• [Exercise prompt]:
Without the images, write out all of the following entries exactly.

[Records from a data source]
++++++++++

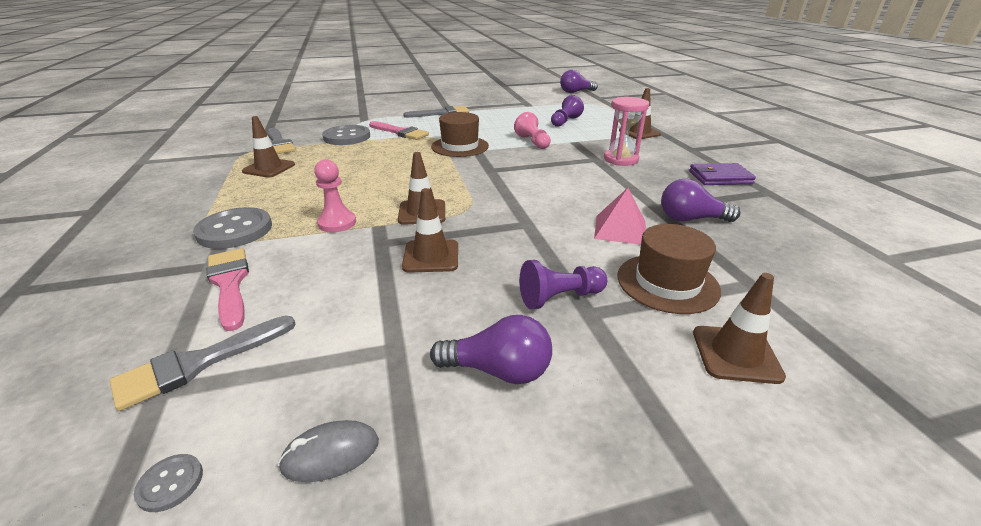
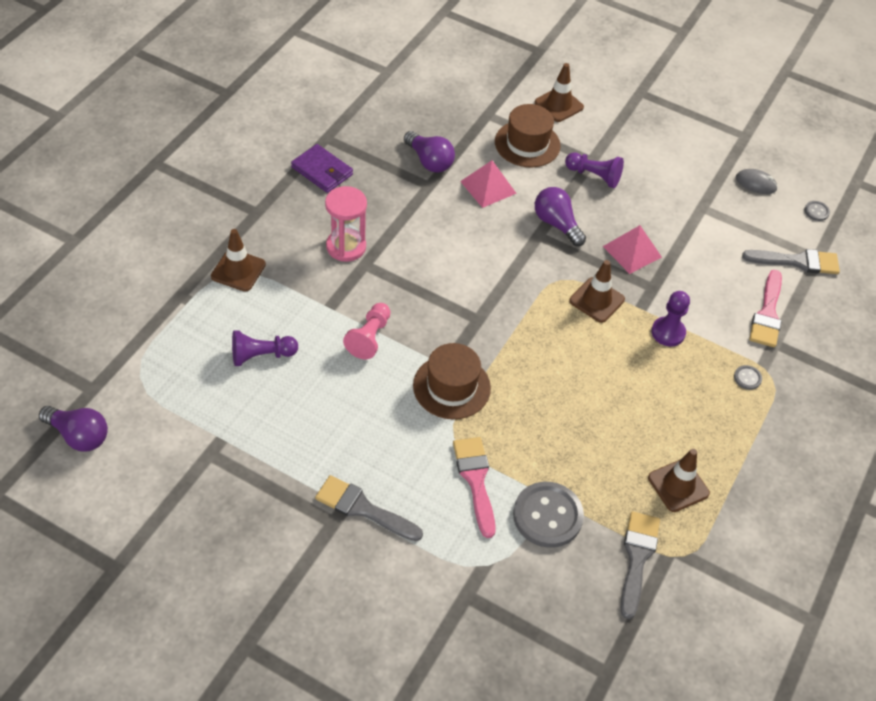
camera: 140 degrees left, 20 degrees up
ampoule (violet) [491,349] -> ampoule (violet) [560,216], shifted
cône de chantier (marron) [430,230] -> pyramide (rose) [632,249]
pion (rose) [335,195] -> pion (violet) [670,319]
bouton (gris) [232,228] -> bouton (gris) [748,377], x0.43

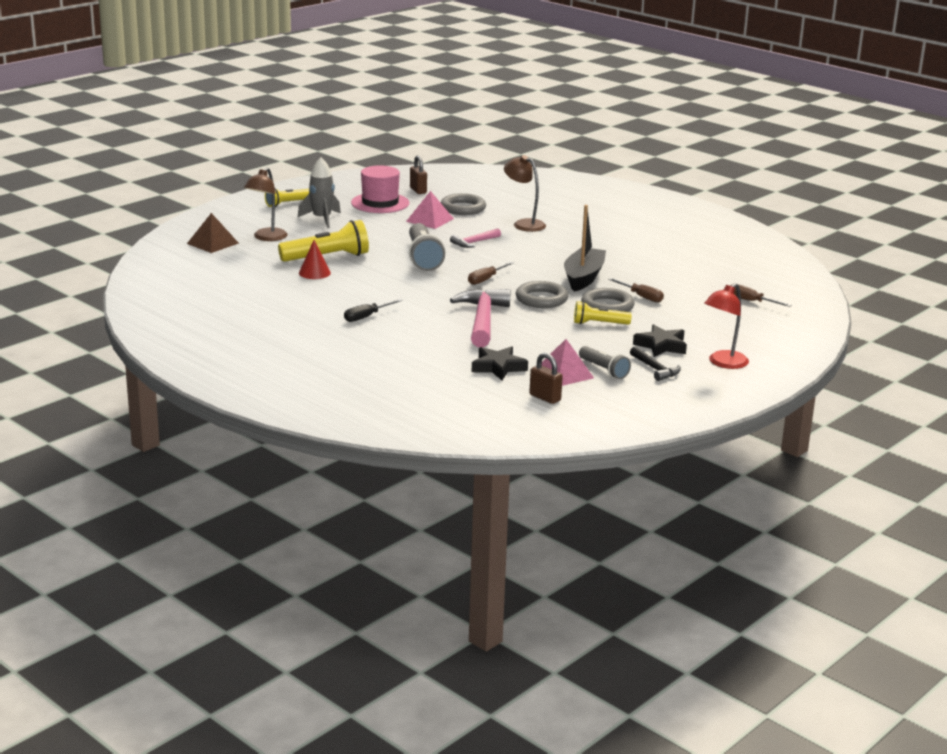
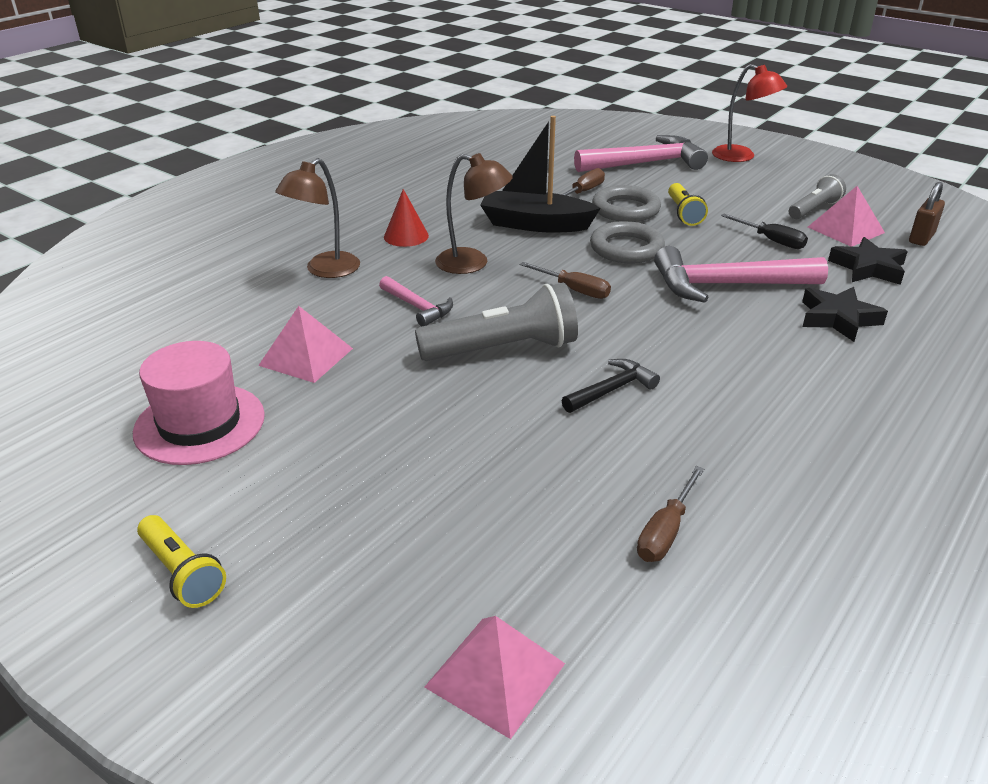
camera: 95 degrees left, 10 degrees up
cône (rouge) [315,259] -> cône (rouge) [406,218], shifted
pyramide (marron) [213,233] -> pyramide (rose) [495,677]
lampe (marron) [266,204] -> lampe (marron) [474,213], shifted
marteau (noir) [655,363] -> marteau (noir) [610,386], shifted
none -> marteau (rose) [641,153]
tournevis (marron) [760,295] -> tournevis (marron) [670,514], shifted
tournevis (noir) [373,310] -> tournevis (noir) [764,231], shifted
étoile (noir) [660,340] -> étoile (noir) [845,314], shifted
lampe de poche (jaune) [323,241] -> none
fusée (gris) [319,192] -> none
cadenas (marron) [418,174] -> none
anneau (gris) [463,204] -> none

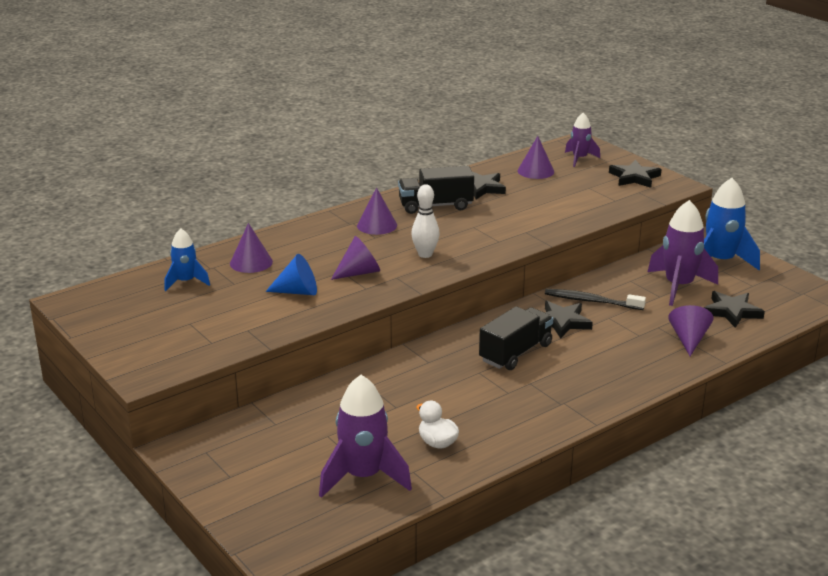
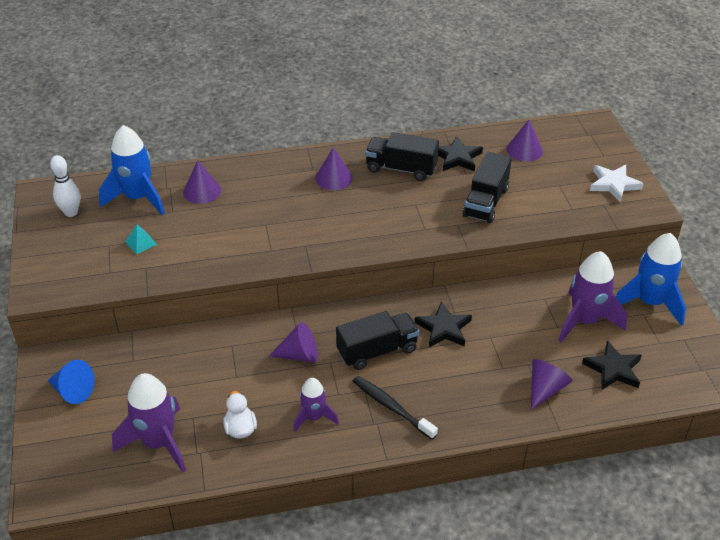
camera: 25 degrees right, 15 degrees up
cône (bleu) [291,274] -> cône (bleu) [71,382], shifted
quille (blanc) [425,221] -> quille (blanc) [65,186], shifted
fusée (bleu) [187,259] -> fusée (bleu) [132,170], x1.70
none -> pyramide (turquoise) [141,239]
cône (violet) [355,258] -> cône (violet) [293,342], shifted
fusée (violet) [582,140] -> fusée (violet) [316,405], shifted
brosse à dents (noir) [595,299] -> brosse à dents (noir) [395,408], shifted
none -> camion (noir) [487,187]
étoile (noir) [635,174] -> étoile (blanc) [617,183]

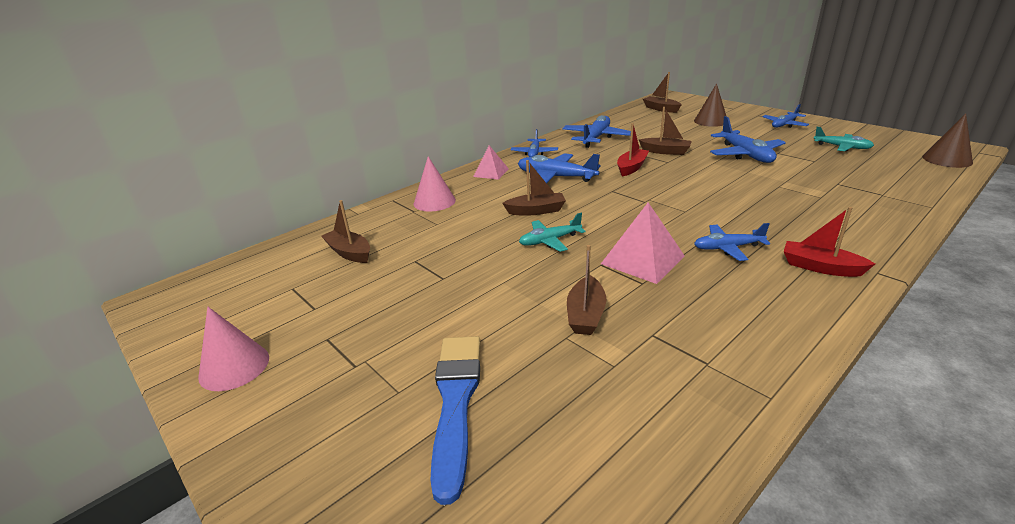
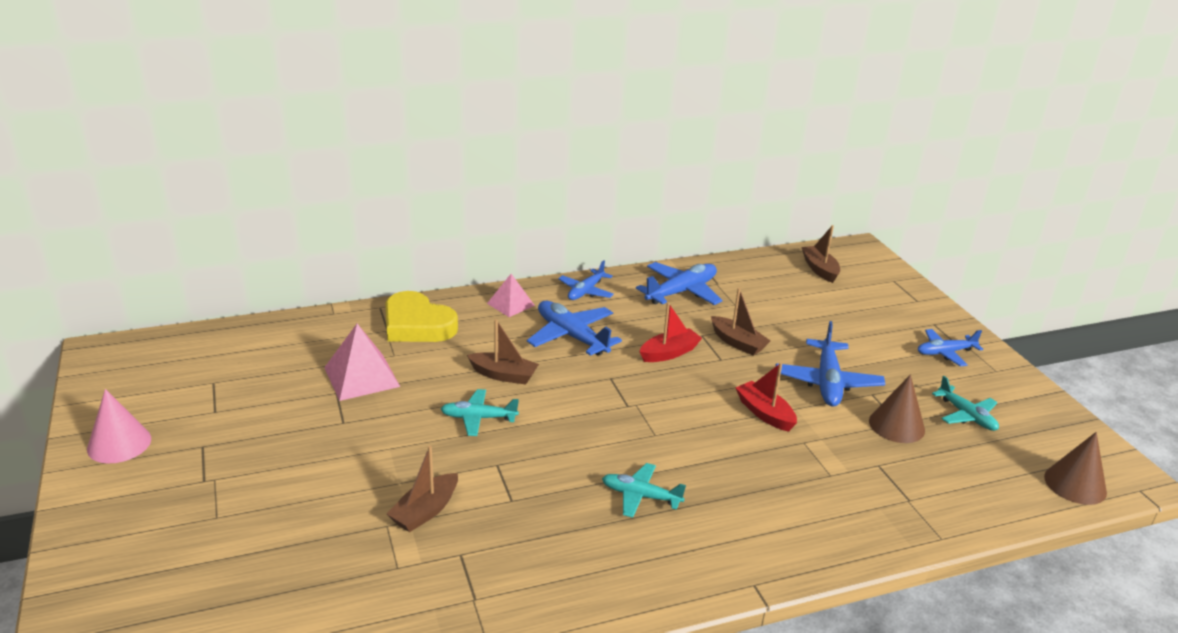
camera: 20 degrees right, 0 degrees up
pyramide (rose) [643,243] -> pyramide (rose) [362,362], shifted
cône (rose) [435,184] -> cœur (jaune) [421,316]
avion (bleu) [732,242] -> avion (turquoise) [644,490]
bateau (rouge) [829,242] -> bateau (rouge) [766,397], shifted
cône (marron) [710,105] -> cône (marron) [897,408], shifted
bateau (marron) [345,231] -> none
pinceau (bleu) [455,420] -> none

++++++++++

• [Task response]:
camera: 140 degrees left, 20 degrees up
ampoule (violet) [491,349] -> ampoule (violet) [560,216], shifted
cône de chantier (marron) [430,230] -> pyramide (rose) [632,249]
pion (rose) [335,195] -> pion (violet) [670,319]
bouton (gris) [232,228] -> bouton (gris) [748,377], x0.43

camera: 95 degrees left, 10 degrees up
cône (rouge) [315,259] -> cône (rouge) [406,218], shifted
pyramide (marron) [213,233] -> pyramide (rose) [495,677]
lampe (marron) [266,204] -> lampe (marron) [474,213], shifted
marteau (noir) [655,363] -> marteau (noir) [610,386], shifted
none -> marteau (rose) [641,153]
tournevis (marron) [760,295] -> tournevis (marron) [670,514], shifted
tournevis (noir) [373,310] -> tournevis (noir) [764,231], shifted
étoile (noir) [660,340] -> étoile (noir) [845,314], shifted
lampe de poche (jaune) [323,241] -> none
fusée (gris) [319,192] -> none
cadenas (marron) [418,174] -> none
anneau (gris) [463,204] -> none

camera: 25 degrees right, 15 degrees up
cône (bleu) [291,274] -> cône (bleu) [71,382], shifted
quille (blanc) [425,221] -> quille (blanc) [65,186], shifted
fusée (bleu) [187,259] -> fusée (bleu) [132,170], x1.70
none -> pyramide (turquoise) [141,239]
cône (violet) [355,258] -> cône (violet) [293,342], shifted
fusée (violet) [582,140] -> fusée (violet) [316,405], shifted
brosse à dents (noir) [595,299] -> brosse à dents (noir) [395,408], shifted
none -> camion (noir) [487,187]
étoile (noir) [635,174] -> étoile (blanc) [617,183]

camera: 20 degrees right, 0 degrees up
pyramide (rose) [643,243] -> pyramide (rose) [362,362], shifted
cône (rose) [435,184] -> cœur (jaune) [421,316]
avion (bleu) [732,242] -> avion (turquoise) [644,490]
bateau (rouge) [829,242] -> bateau (rouge) [766,397], shifted
cône (marron) [710,105] -> cône (marron) [897,408], shifted
bateau (marron) [345,231] -> none
pinceau (bleu) [455,420] -> none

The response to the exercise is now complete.